# [Requirement]
Apart from the images, repeat the data below exactly as written.

[Scene change data]
[Start of section]
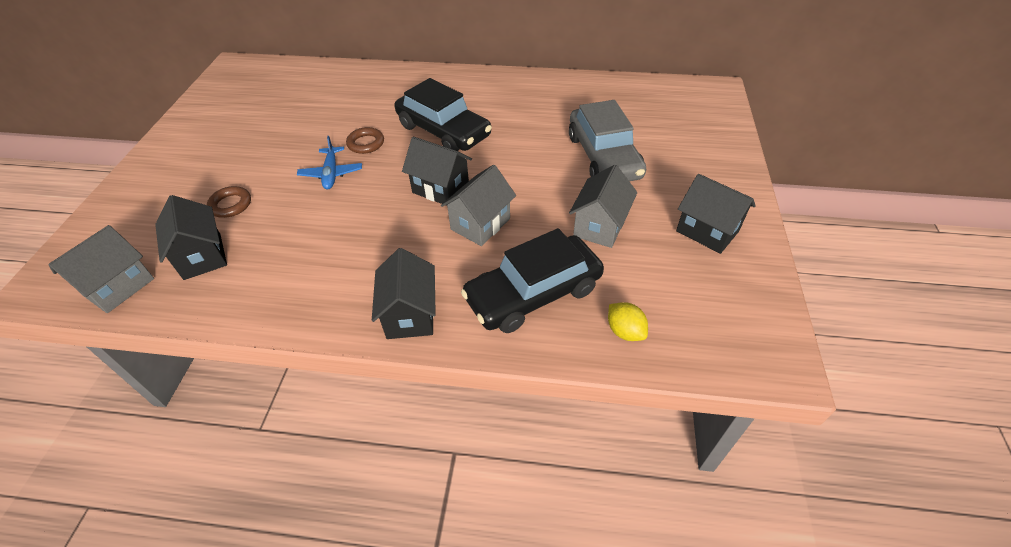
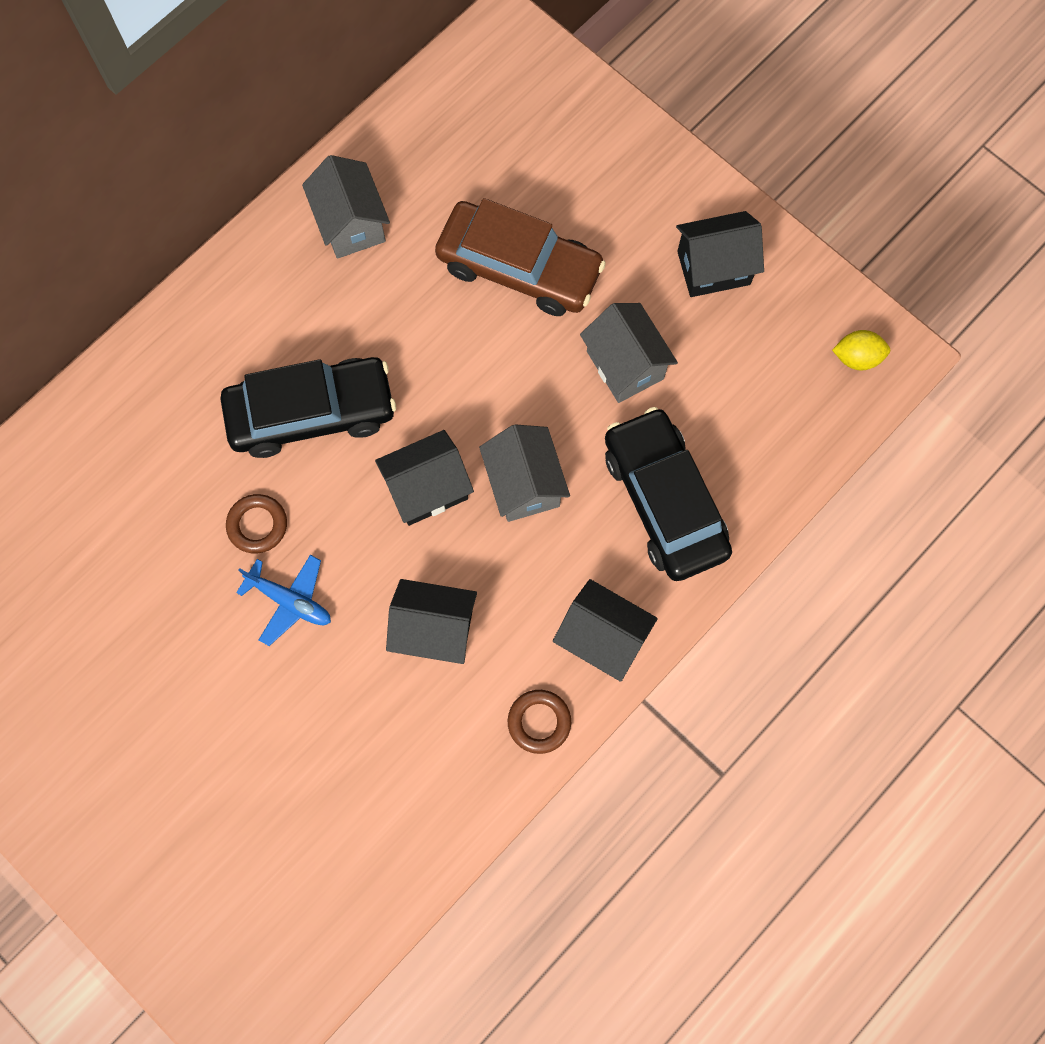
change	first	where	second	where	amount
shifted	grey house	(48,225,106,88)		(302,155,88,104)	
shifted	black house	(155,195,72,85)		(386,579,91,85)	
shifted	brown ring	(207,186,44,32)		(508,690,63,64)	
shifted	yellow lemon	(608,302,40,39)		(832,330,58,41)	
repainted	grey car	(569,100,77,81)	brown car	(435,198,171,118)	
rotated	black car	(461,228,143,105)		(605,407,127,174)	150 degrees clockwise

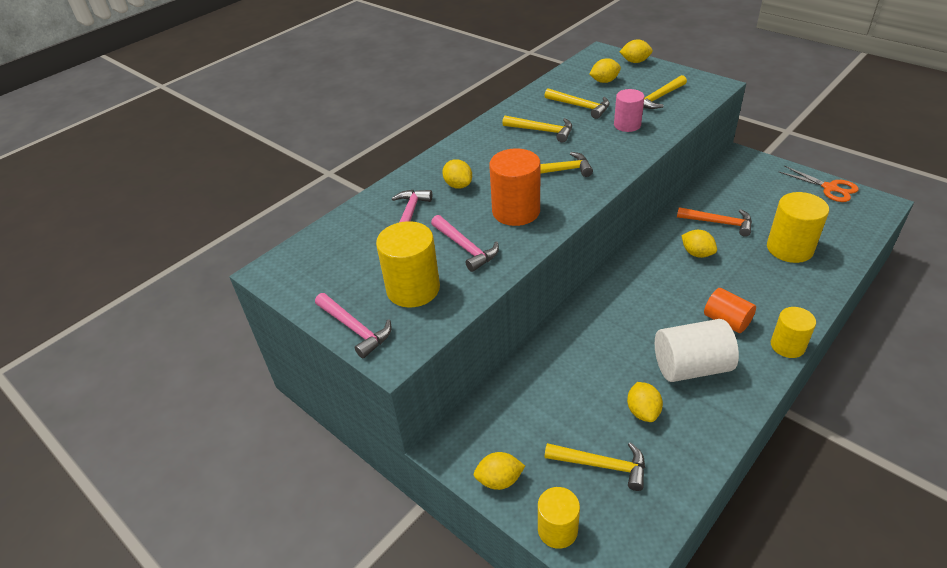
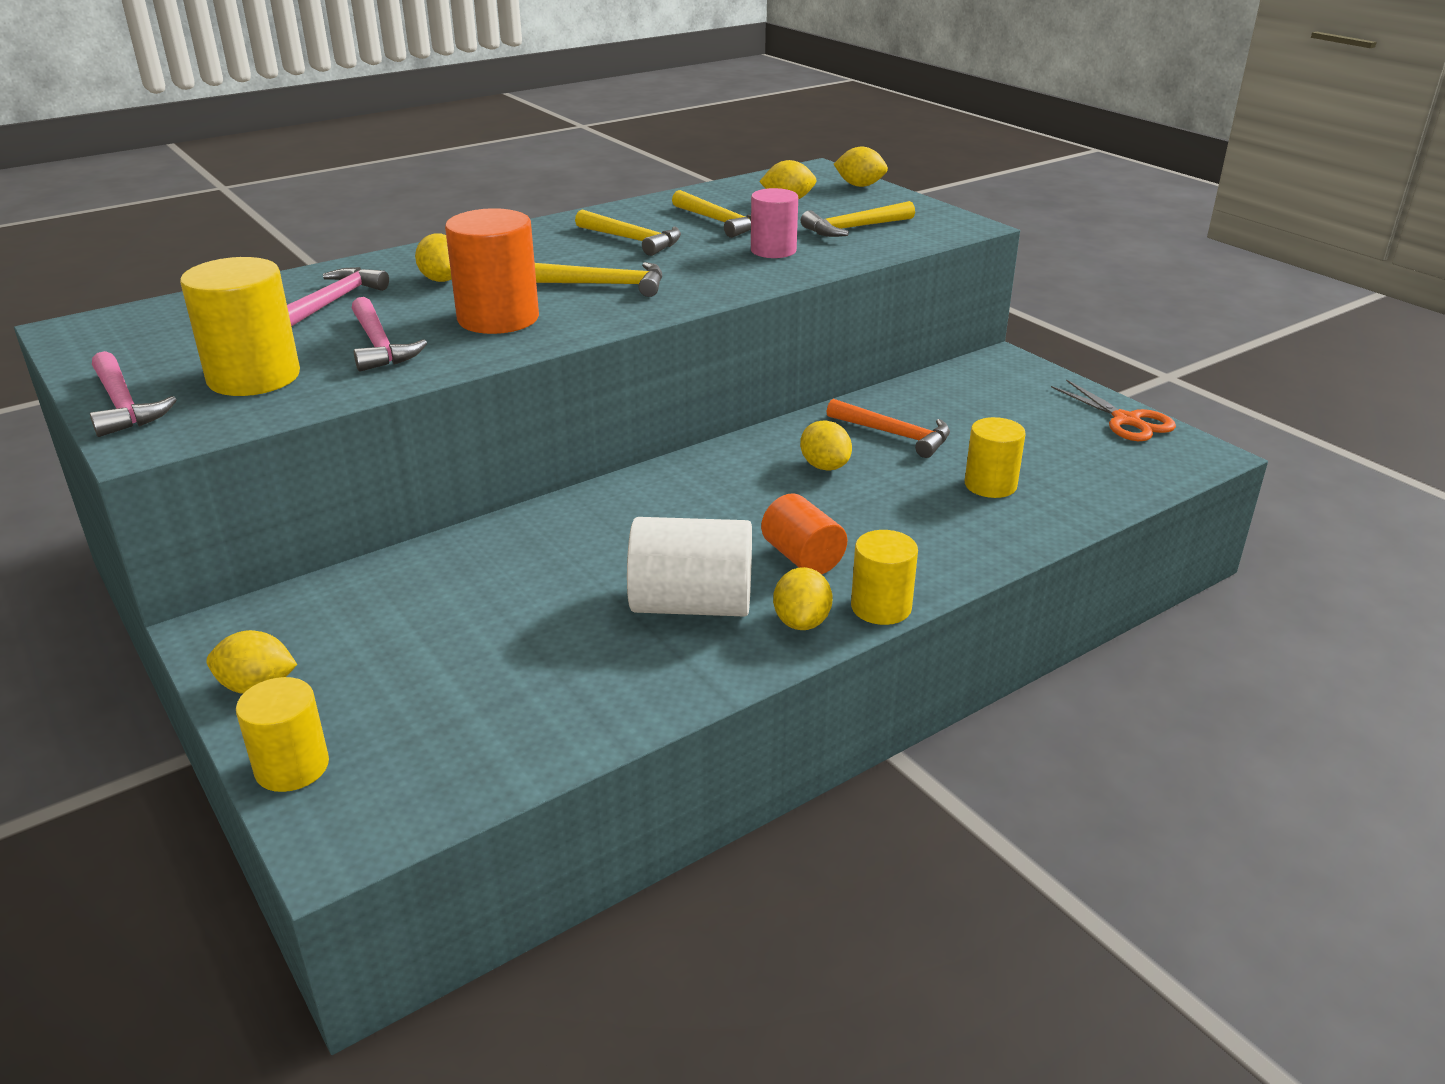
change	first	where	second	where	amount
gone	yellow hammer	(545,442,100,49)			
shifted	yellow lemon	(627,382,36,40)		(773,567,60,63)	
scaled	yellow cylinder	(767,192,62,71)		(965,417,61,81)	x0.64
[End of section]
# [Result below]
change	first	where	second	where	amount
shifted	grey house	(48,225,106,88)		(302,155,88,104)	
shifted	black house	(155,195,72,85)		(386,579,91,85)	
shifted	brown ring	(207,186,44,32)		(508,690,63,64)	
shifted	yellow lemon	(608,302,40,39)		(832,330,58,41)	
repainted	grey car	(569,100,77,81)	brown car	(435,198,171,118)	
rotated	black car	(461,228,143,105)		(605,407,127,174)	150 degrees clockwise

change	first	where	second	where	amount
gone	yellow hammer	(545,442,100,49)			
shifted	yellow lemon	(627,382,36,40)		(773,567,60,63)	
scaled	yellow cylinder	(767,192,62,71)		(965,417,61,81)	x0.64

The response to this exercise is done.